Task brief
Using the line that contains "U6: XOR CD4070" as the first line and the last line of the data as the final one, give every line in that range again exactly.

Difference listings
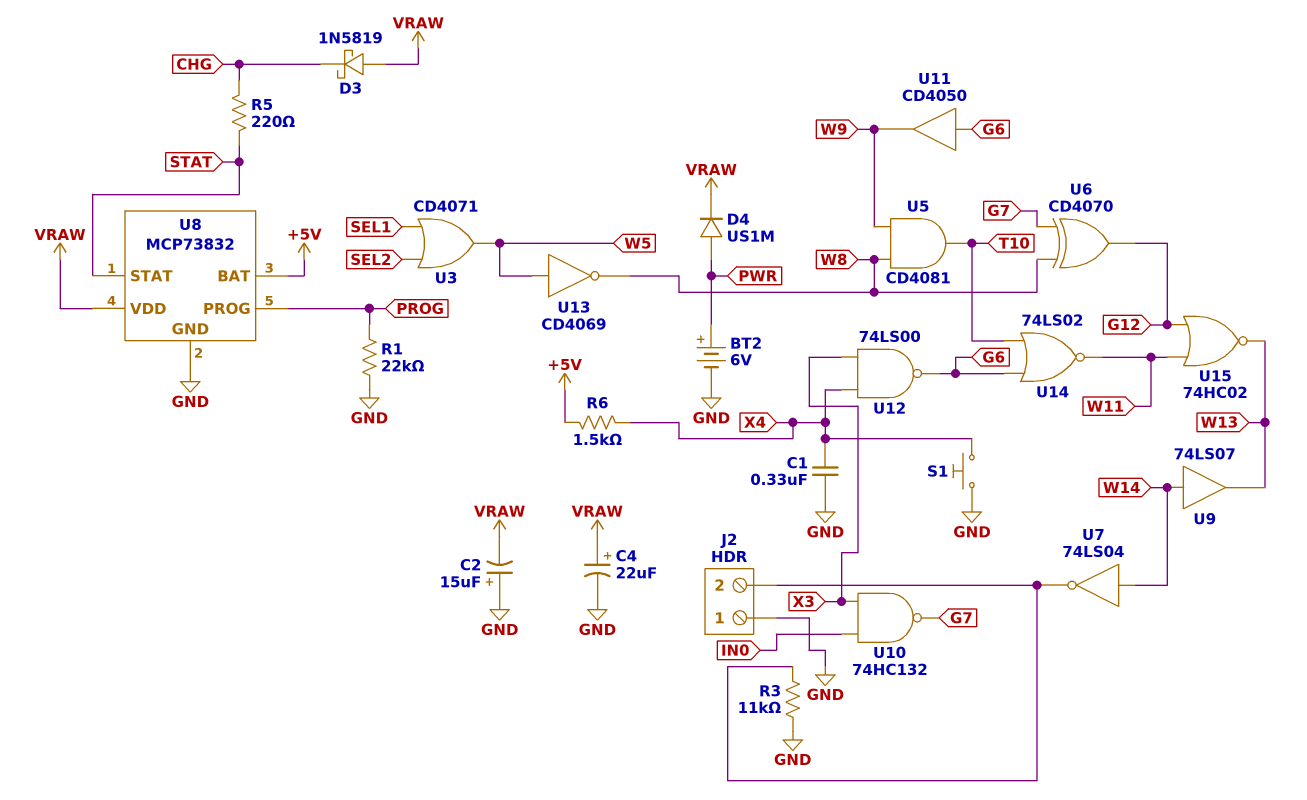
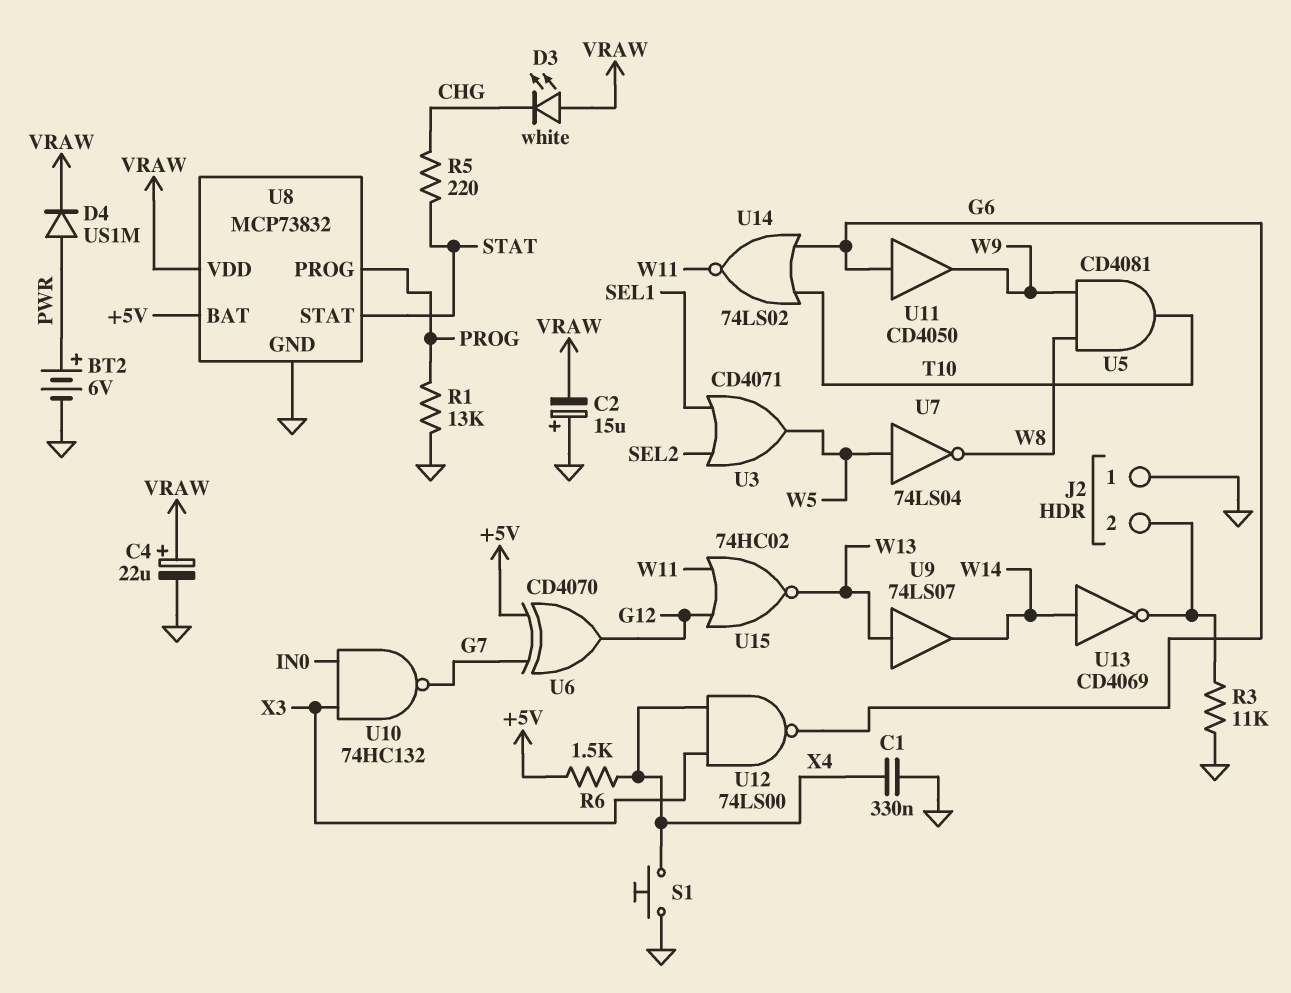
D3: schottky 1N5819 (A VRAW, K CHG) -> LED white (A VRAW, K CHG)
R1: 22k (GND, PROG) -> 13k (GND, PROG)
U6: XOR CD4070 (in G7, in W8, out G12) -> XOR CD4070 (in +5V, in G7, out G12)
U7: NOT 74LS04 (in W14, out J2/2) -> NOT 74LS04 (in W5, out W8)
U9: buffer 74LS07 (in W14, out W13) -> buffer 74LS07 (in W13, out W14)
U13: NOT CD4069 (in W5, out W8) -> NOT CD4069 (in W14, out J2/2)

Exercise solution
U6: XOR CD4070 (in G7, in W8, out G12) -> XOR CD4070 (in +5V, in G7, out G12)
U7: NOT 74LS04 (in W14, out J2/2) -> NOT 74LS04 (in W5, out W8)
U9: buffer 74LS07 (in W14, out W13) -> buffer 74LS07 (in W13, out W14)
U13: NOT CD4069 (in W5, out W8) -> NOT CD4069 (in W14, out J2/2)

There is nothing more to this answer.